▶ Dataset extract:
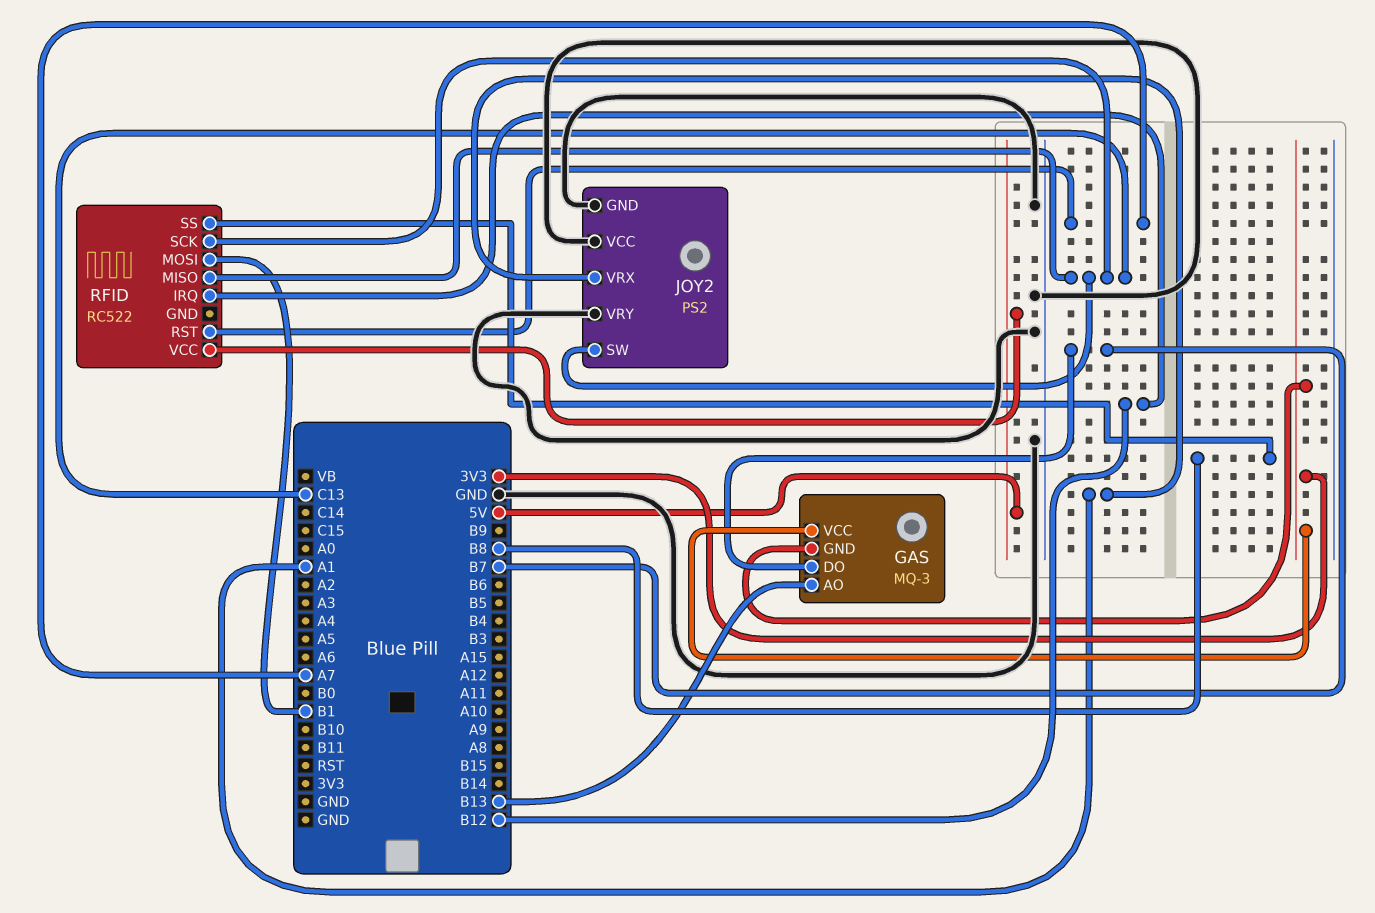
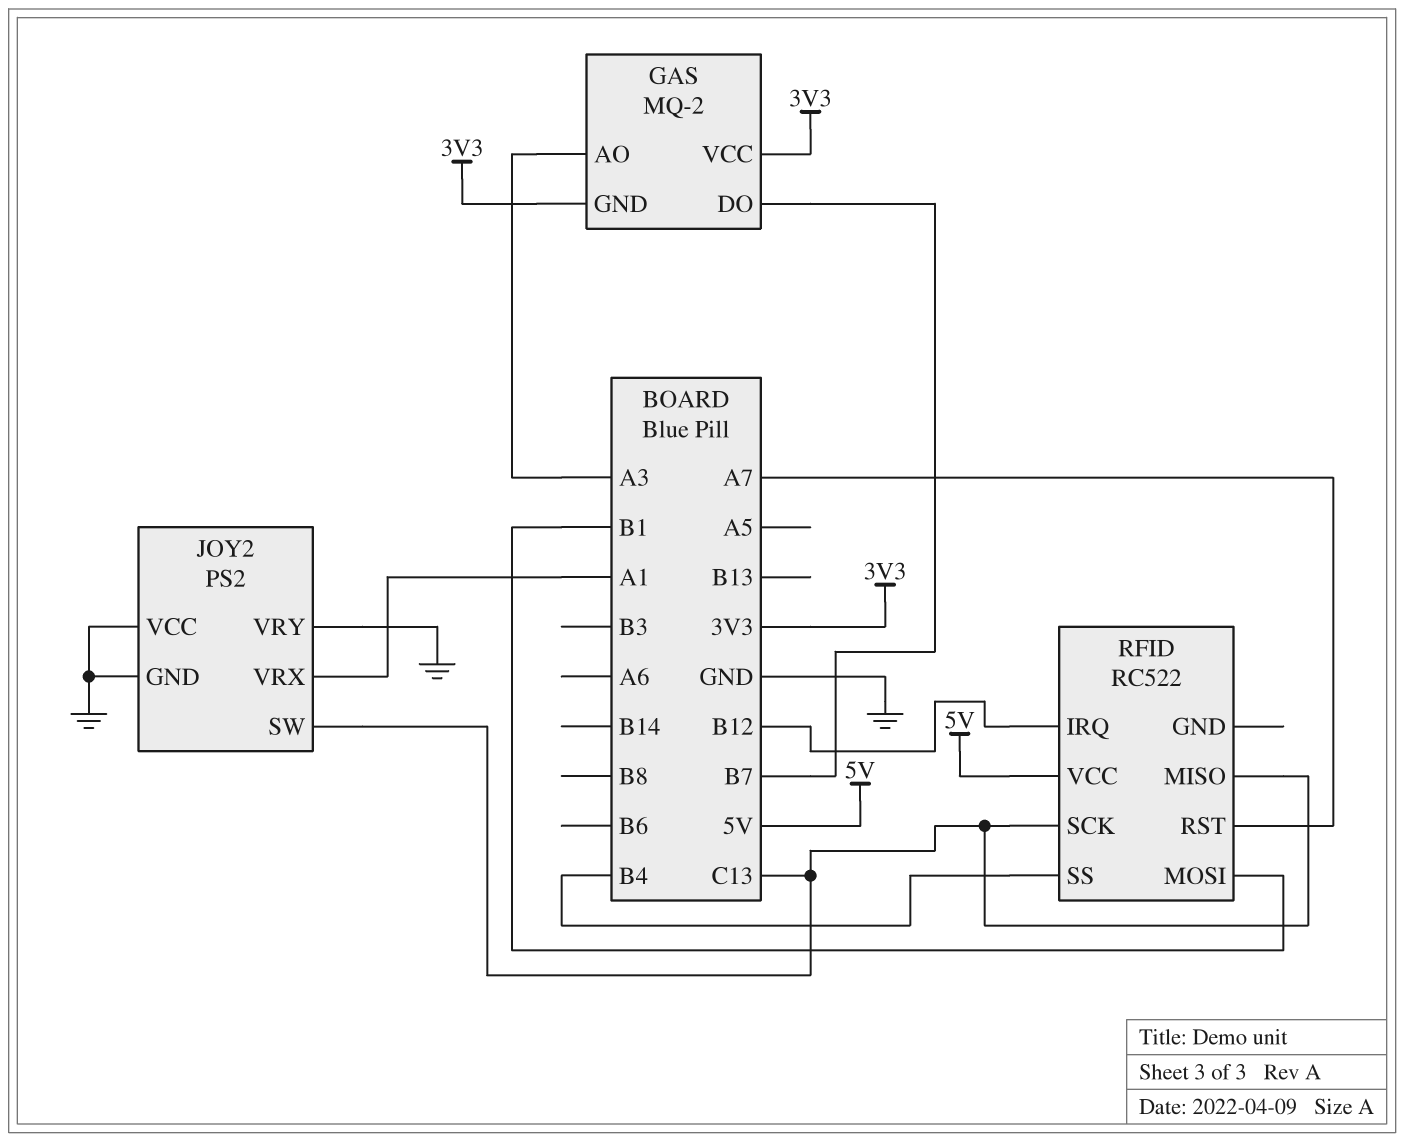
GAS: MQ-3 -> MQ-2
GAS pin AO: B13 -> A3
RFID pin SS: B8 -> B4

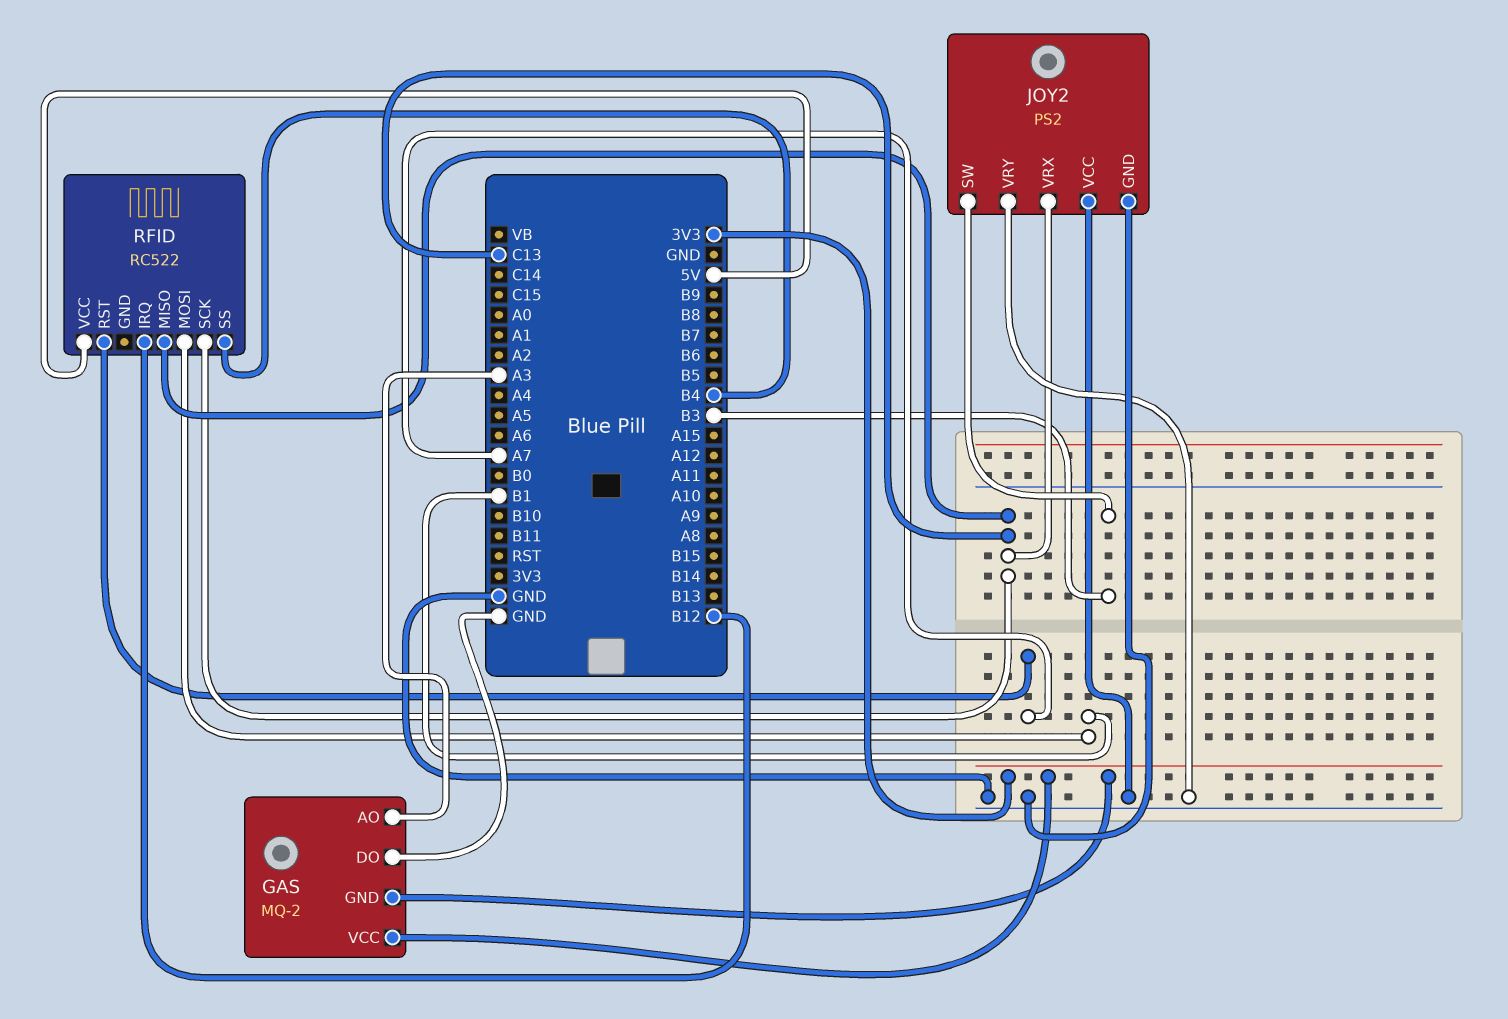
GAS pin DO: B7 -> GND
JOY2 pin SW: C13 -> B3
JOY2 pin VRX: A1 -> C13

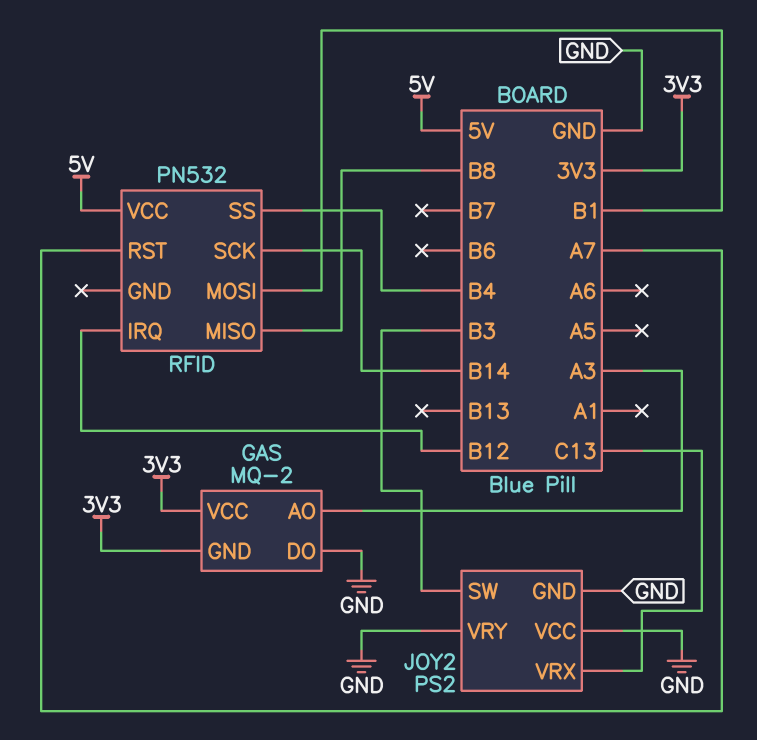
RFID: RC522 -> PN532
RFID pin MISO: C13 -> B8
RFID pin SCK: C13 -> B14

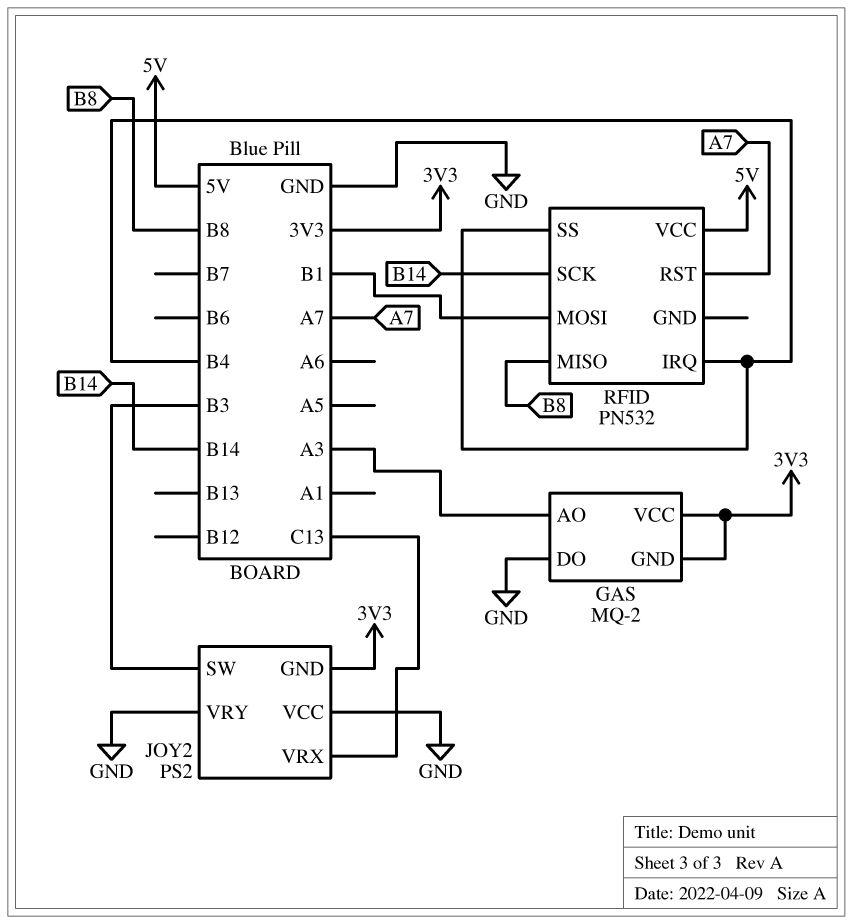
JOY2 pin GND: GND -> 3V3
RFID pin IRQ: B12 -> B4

---

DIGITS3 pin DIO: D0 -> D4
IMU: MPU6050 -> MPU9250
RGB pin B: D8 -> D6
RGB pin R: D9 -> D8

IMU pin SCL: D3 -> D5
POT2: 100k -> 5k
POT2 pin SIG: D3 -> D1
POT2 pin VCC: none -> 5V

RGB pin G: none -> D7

▶ Problem to solve: Start at the line above containing "GAS: MQ-3 -> MQ-2" and stop at the line containing "RFID pin IRQ: B12 -> B4": print those lines and everything between them exactly, but not the pictures.

▶ Result for this task:
GAS: MQ-3 -> MQ-2
GAS pin AO: B13 -> A3
RFID pin SS: B8 -> B4

GAS pin DO: B7 -> GND
JOY2 pin SW: C13 -> B3
JOY2 pin VRX: A1 -> C13

RFID: RC522 -> PN532
RFID pin MISO: C13 -> B8
RFID pin SCK: C13 -> B14

JOY2 pin GND: GND -> 3V3
RFID pin IRQ: B12 -> B4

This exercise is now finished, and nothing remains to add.